* Exercise input *
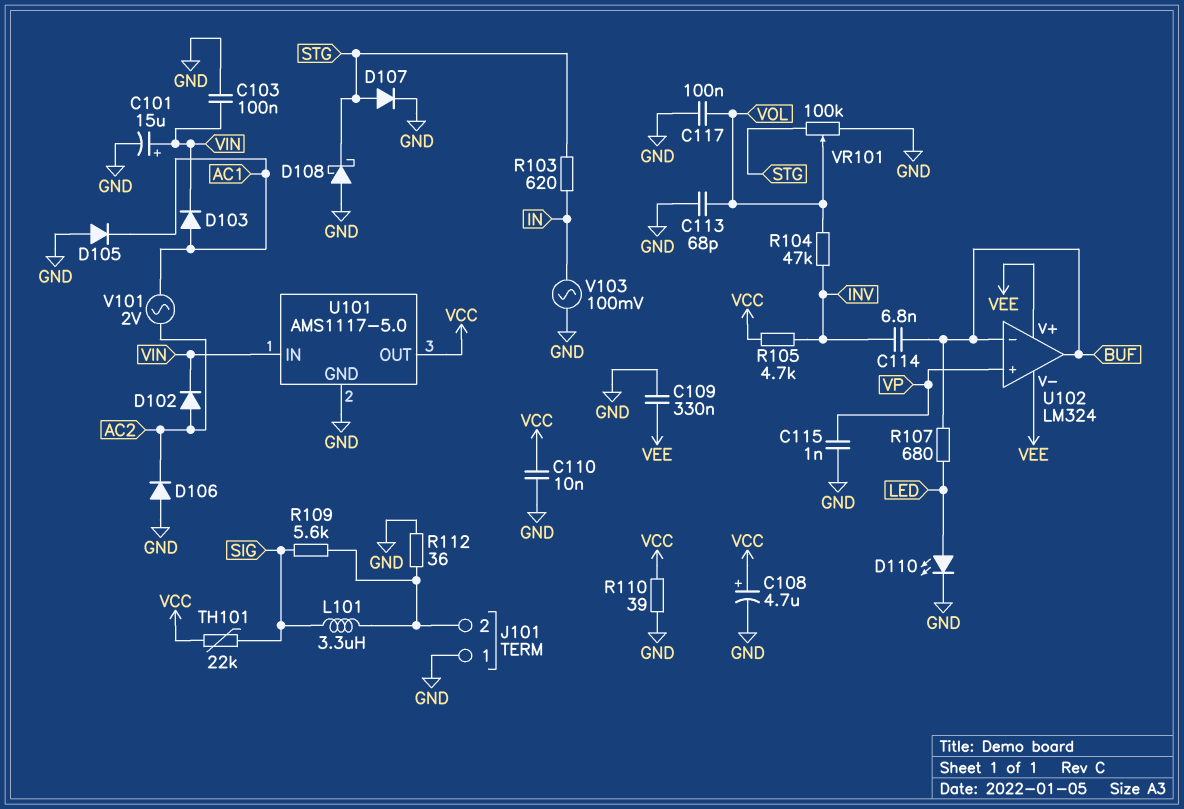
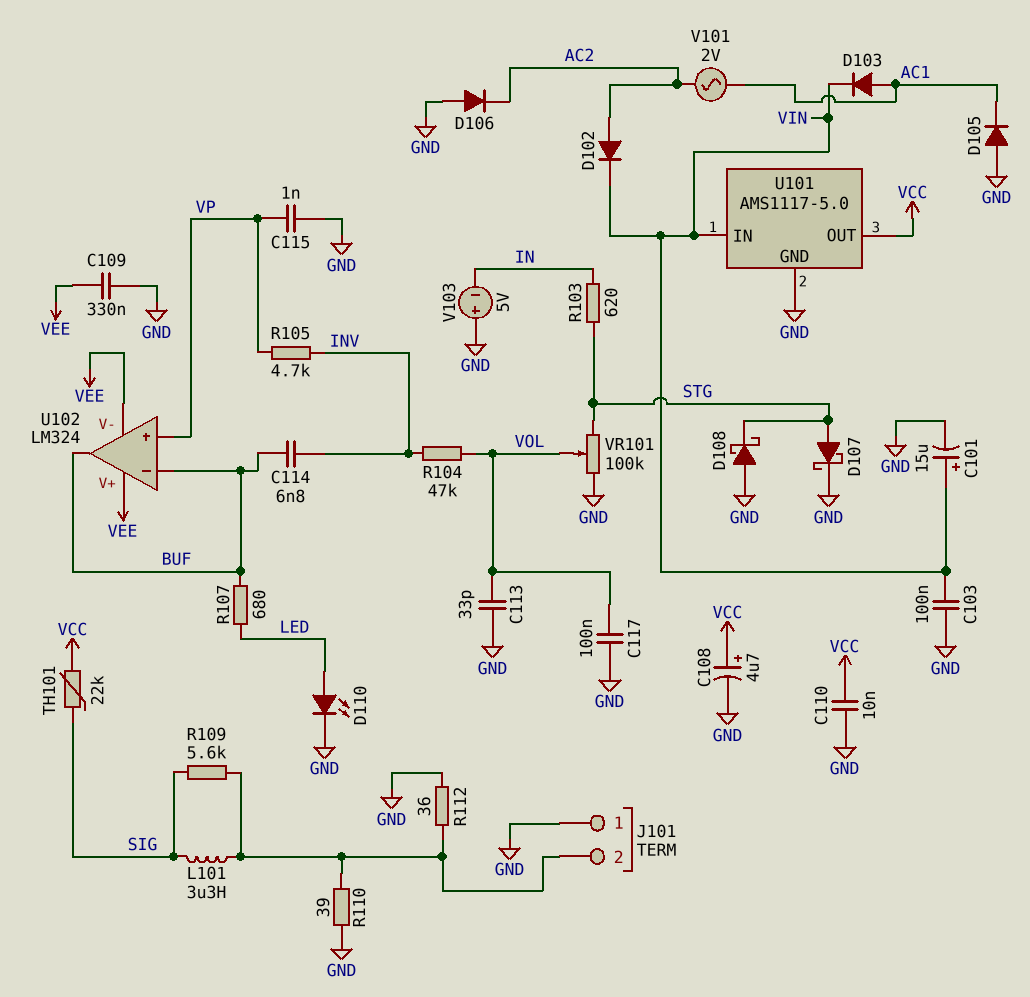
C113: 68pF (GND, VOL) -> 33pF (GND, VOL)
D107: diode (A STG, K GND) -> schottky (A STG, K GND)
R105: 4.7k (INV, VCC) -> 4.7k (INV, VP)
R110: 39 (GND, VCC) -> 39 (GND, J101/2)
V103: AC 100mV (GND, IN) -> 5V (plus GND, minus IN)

* Problem to solve *
Transcribe the listing in full. Omit the pictures and keep every line exact.

* Solved problem *
C113: 68pF (GND, VOL) -> 33pF (GND, VOL)
D107: diode (A STG, K GND) -> schottky (A STG, K GND)
R105: 4.7k (INV, VCC) -> 4.7k (INV, VP)
R110: 39 (GND, VCC) -> 39 (GND, J101/2)
V103: AC 100mV (GND, IN) -> 5V (plus GND, minus IN)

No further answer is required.